What the task requires:
Reproduce every line of the records below without any changes, leaving out the pictures.

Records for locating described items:
+ + +

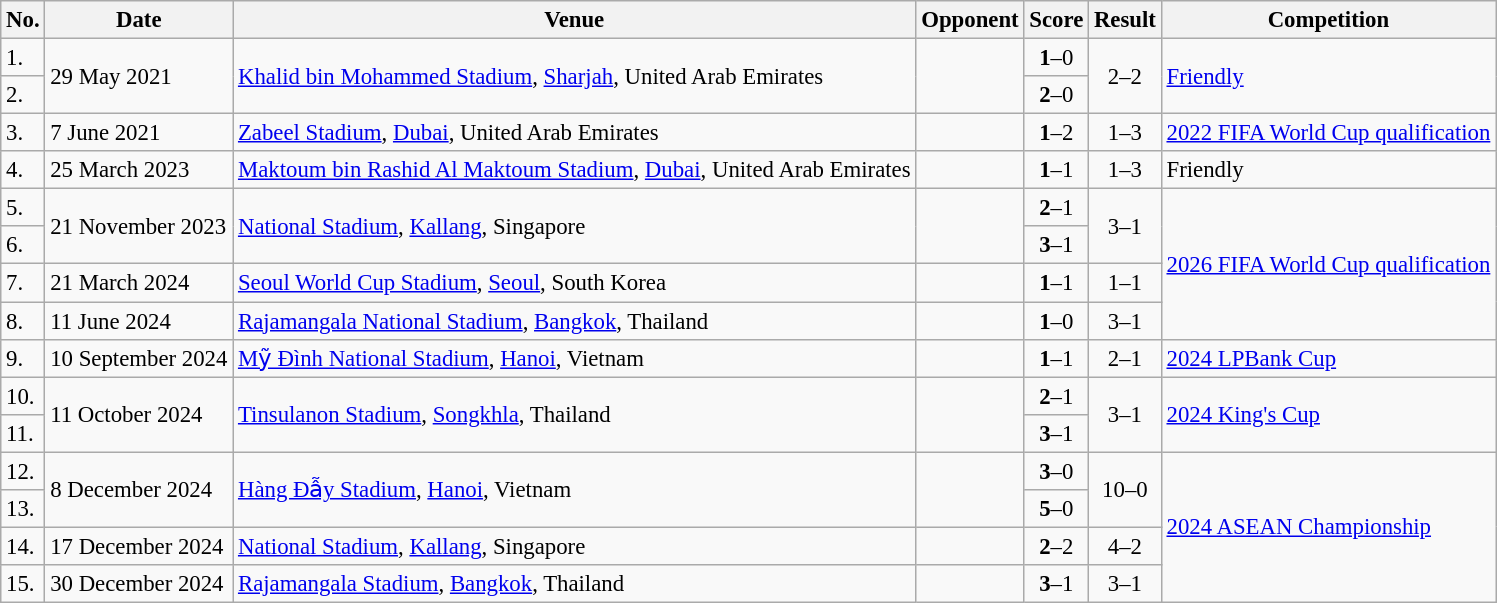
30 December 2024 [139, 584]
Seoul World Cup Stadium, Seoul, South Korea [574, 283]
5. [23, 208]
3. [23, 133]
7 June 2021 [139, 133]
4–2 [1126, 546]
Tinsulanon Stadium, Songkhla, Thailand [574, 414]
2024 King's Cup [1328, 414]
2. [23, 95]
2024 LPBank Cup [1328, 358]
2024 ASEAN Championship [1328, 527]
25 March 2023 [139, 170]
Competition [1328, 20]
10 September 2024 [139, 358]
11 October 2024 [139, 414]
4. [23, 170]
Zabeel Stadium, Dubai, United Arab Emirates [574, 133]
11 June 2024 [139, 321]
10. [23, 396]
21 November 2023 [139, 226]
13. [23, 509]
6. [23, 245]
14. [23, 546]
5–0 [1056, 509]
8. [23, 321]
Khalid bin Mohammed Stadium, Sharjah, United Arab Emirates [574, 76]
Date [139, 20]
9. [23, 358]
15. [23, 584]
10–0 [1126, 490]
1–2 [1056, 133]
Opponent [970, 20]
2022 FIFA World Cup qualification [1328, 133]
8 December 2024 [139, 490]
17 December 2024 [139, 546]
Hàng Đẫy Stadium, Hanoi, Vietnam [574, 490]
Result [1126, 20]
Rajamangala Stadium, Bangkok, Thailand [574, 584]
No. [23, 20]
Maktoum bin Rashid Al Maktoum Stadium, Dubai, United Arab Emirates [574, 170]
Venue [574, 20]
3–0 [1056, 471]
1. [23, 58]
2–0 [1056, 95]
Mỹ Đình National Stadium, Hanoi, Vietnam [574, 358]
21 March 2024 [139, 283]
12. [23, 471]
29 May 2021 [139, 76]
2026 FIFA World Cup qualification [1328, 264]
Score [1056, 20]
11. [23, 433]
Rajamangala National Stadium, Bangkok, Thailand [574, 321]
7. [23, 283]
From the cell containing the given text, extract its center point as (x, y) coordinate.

+ + +

Expected output:
30 December 2024 [139, 584]
Seoul World Cup Stadium, Seoul, South Korea [574, 283]
5. [23, 208]
3. [23, 133]
7 June 2021 [139, 133]
4–2 [1126, 546]
Tinsulanon Stadium, Songkhla, Thailand [574, 414]
2024 King's Cup [1328, 414]
2. [23, 95]
2024 LPBank Cup [1328, 358]
2024 ASEAN Championship [1328, 527]
25 March 2023 [139, 170]
Competition [1328, 20]
10 September 2024 [139, 358]
11 October 2024 [139, 414]
4. [23, 170]
Zabeel Stadium, Dubai, United Arab Emirates [574, 133]
11 June 2024 [139, 321]
10. [23, 396]
21 November 2023 [139, 226]
13. [23, 509]
6. [23, 245]
14. [23, 546]
5–0 [1056, 509]
8. [23, 321]
Khalid bin Mohammed Stadium, Sharjah, United Arab Emirates [574, 76]
Date [139, 20]
9. [23, 358]
15. [23, 584]
10–0 [1126, 490]
1–2 [1056, 133]
Opponent [970, 20]
2022 FIFA World Cup qualification [1328, 133]
8 December 2024 [139, 490]
17 December 2024 [139, 546]
Hàng Đẫy Stadium, Hanoi, Vietnam [574, 490]
Result [1126, 20]
Rajamangala Stadium, Bangkok, Thailand [574, 584]
No. [23, 20]
Maktoum bin Rashid Al Maktoum Stadium, Dubai, United Arab Emirates [574, 170]
Venue [574, 20]
3–0 [1056, 471]
1. [23, 58]
2–0 [1056, 95]
Mỹ Đình National Stadium, Hanoi, Vietnam [574, 358]
21 March 2024 [139, 283]
12. [23, 471]
29 May 2021 [139, 76]
2026 FIFA World Cup qualification [1328, 264]
Score [1056, 20]
11. [23, 433]
Rajamangala National Stadium, Bangkok, Thailand [574, 321]
7. [23, 283]
From the cell containing the given text, extract its center point as (x, y) coordinate.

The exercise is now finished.